■ **What this task involves**
Rewrite all the items below, changing each "Award" to "Prize" and keeping everything else the same. Leave out the pictures.

──────

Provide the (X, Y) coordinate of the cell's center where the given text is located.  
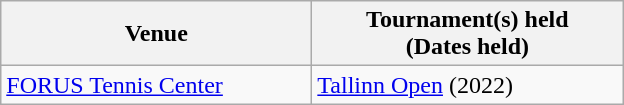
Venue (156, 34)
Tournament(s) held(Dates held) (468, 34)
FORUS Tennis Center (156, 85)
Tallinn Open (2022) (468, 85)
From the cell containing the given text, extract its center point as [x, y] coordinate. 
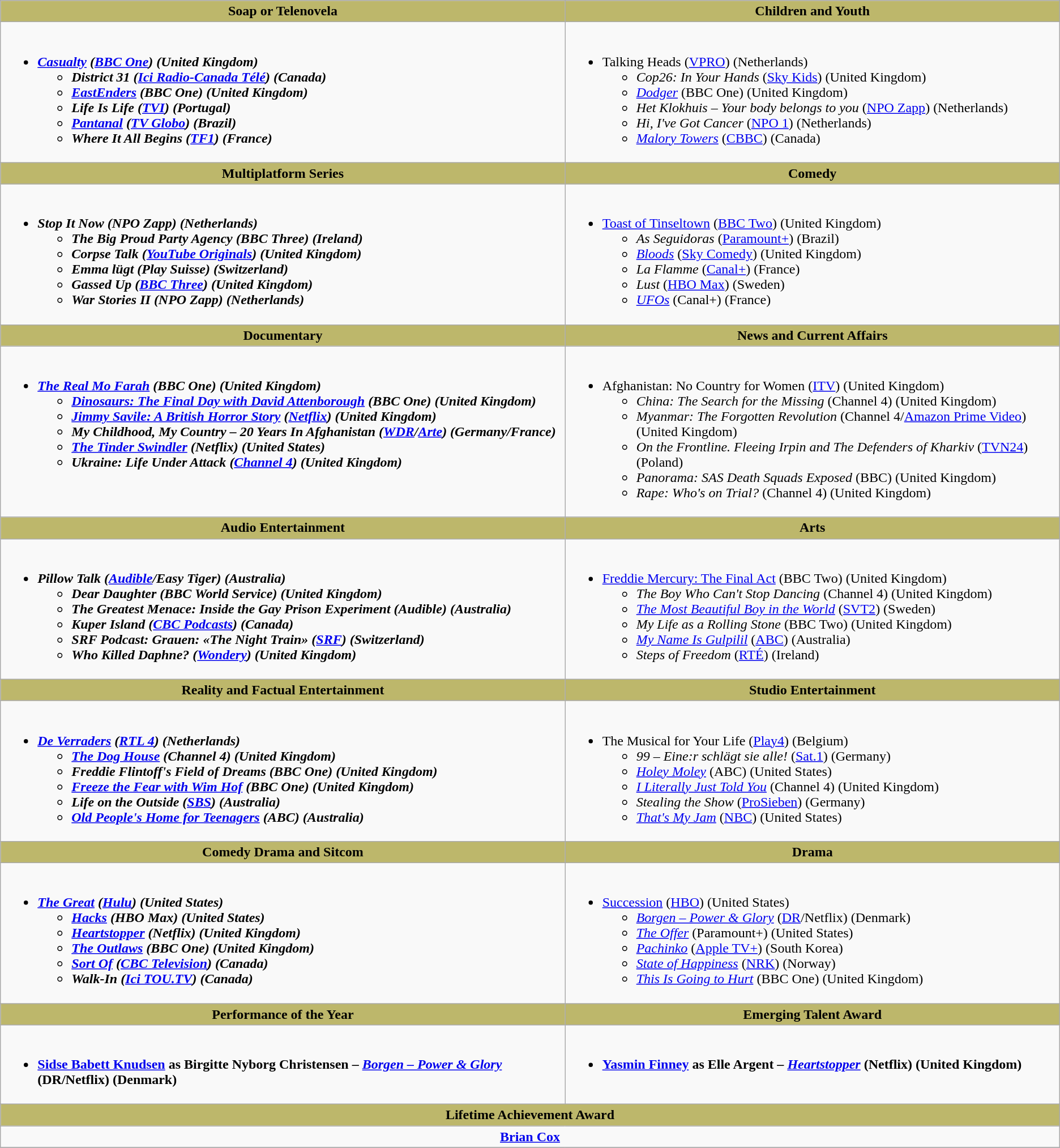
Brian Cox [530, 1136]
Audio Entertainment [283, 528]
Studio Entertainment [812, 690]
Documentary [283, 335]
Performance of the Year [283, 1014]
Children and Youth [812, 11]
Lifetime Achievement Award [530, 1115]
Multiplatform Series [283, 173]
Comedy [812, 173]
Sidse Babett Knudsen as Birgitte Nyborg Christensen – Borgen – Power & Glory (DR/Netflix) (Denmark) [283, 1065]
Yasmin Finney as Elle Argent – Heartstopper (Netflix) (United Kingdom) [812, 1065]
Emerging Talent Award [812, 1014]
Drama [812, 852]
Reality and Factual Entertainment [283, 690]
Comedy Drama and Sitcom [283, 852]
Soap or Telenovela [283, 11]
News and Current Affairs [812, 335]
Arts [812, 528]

──────

■ **Result for this exercise**
Provide the (X, Y) coordinate of the cell's center where the given text is located.  
Venue (156, 34)
Tournament(s) held(Dates held) (468, 34)
FORUS Tennis Center (156, 85)
Tallinn Open (2022) (468, 85)
From the cell containing the given text, extract its center point as [x, y] coordinate. 
Brian Cox [530, 1136]
Audio Entertainment [283, 528]
Studio Entertainment [812, 690]
Documentary [283, 335]
Performance of the Year [283, 1014]
Children and Youth [812, 11]
Lifetime Achievement Prize [530, 1115]
Multiplatform Series [283, 173]
Comedy [812, 173]
Sidse Babett Knudsen as Birgitte Nyborg Christensen – Borgen – Power & Glory (DR/Netflix) (Denmark) [283, 1065]
Yasmin Finney as Elle Argent – Heartstopper (Netflix) (United Kingdom) [812, 1065]
Emerging Talent Prize [812, 1014]
Drama [812, 852]
Reality and Factual Entertainment [283, 690]
Comedy Drama and Sitcom [283, 852]
Soap or Telenovela [283, 11]
News and Current Affairs [812, 335]
Arts [812, 528]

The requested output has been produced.